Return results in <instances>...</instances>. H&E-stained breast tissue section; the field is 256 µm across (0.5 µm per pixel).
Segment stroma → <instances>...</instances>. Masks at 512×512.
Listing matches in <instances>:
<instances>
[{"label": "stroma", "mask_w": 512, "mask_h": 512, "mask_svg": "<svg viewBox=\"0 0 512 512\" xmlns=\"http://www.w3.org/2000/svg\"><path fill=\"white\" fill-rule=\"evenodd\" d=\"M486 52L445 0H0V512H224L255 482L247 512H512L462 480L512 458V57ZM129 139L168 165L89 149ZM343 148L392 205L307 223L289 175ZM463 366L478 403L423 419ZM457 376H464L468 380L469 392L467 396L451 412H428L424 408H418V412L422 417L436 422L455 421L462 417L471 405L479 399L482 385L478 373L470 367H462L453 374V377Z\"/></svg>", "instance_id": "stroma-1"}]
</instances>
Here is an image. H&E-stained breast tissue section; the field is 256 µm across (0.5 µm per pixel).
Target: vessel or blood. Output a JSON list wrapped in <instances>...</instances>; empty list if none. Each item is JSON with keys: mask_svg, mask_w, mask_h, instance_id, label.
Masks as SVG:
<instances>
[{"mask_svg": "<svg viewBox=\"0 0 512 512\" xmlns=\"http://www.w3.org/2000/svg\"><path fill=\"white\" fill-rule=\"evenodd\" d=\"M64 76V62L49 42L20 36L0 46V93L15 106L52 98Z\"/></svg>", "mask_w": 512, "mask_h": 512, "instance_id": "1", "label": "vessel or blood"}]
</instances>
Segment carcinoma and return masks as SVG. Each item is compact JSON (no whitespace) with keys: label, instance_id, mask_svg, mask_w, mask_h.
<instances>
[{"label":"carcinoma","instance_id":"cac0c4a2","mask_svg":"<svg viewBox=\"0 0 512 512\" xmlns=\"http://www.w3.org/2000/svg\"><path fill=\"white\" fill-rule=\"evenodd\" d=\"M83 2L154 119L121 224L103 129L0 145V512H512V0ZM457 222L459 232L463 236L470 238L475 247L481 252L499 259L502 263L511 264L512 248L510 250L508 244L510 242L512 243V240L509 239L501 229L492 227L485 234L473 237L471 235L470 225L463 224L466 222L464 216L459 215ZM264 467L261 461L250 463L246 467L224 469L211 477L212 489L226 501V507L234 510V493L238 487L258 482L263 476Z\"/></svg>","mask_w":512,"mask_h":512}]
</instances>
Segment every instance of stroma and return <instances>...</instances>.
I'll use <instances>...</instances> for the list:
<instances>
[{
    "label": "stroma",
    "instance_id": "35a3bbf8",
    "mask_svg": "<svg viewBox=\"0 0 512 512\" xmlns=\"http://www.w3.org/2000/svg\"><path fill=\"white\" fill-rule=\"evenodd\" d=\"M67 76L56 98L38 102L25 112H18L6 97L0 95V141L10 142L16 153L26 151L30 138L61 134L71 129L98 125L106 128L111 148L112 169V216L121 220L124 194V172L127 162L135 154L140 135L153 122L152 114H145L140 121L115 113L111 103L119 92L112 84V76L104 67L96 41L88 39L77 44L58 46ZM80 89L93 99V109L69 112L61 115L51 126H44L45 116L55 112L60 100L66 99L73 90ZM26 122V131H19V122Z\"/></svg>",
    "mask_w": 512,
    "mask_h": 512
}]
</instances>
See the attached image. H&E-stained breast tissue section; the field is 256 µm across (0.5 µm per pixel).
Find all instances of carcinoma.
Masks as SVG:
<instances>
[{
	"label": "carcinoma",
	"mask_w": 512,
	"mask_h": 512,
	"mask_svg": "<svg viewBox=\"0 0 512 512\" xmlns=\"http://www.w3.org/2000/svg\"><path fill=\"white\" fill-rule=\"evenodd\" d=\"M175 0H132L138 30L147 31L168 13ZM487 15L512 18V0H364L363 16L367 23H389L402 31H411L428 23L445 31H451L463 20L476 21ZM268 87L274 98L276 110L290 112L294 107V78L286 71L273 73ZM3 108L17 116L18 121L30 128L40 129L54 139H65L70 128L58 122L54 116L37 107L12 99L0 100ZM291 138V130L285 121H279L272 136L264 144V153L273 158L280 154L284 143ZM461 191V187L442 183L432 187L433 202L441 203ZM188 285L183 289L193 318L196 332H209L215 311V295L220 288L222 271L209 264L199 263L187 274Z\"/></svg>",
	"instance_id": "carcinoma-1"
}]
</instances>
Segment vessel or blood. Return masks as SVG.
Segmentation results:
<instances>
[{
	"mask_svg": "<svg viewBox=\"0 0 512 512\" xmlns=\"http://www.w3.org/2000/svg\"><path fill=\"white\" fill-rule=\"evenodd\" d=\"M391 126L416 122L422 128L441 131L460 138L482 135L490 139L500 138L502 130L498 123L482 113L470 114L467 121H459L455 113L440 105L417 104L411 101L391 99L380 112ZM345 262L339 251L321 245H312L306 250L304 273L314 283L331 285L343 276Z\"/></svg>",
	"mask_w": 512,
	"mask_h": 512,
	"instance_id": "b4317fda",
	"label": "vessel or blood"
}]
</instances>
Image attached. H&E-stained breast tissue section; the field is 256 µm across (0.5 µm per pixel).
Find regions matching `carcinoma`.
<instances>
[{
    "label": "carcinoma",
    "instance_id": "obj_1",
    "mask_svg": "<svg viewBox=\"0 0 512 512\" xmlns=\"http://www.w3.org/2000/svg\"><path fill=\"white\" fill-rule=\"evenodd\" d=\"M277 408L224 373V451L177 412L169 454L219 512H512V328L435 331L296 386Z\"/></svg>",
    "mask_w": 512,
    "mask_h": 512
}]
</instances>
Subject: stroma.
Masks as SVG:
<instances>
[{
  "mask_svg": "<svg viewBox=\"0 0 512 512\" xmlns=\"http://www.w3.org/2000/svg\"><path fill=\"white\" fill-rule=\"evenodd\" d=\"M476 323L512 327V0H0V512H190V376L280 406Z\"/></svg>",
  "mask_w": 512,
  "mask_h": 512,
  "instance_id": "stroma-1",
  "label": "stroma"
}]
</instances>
• • • • •
» **Given task**
Find how many lines in the records contain the string "breast", then give the number alone.

» **Answer below**
4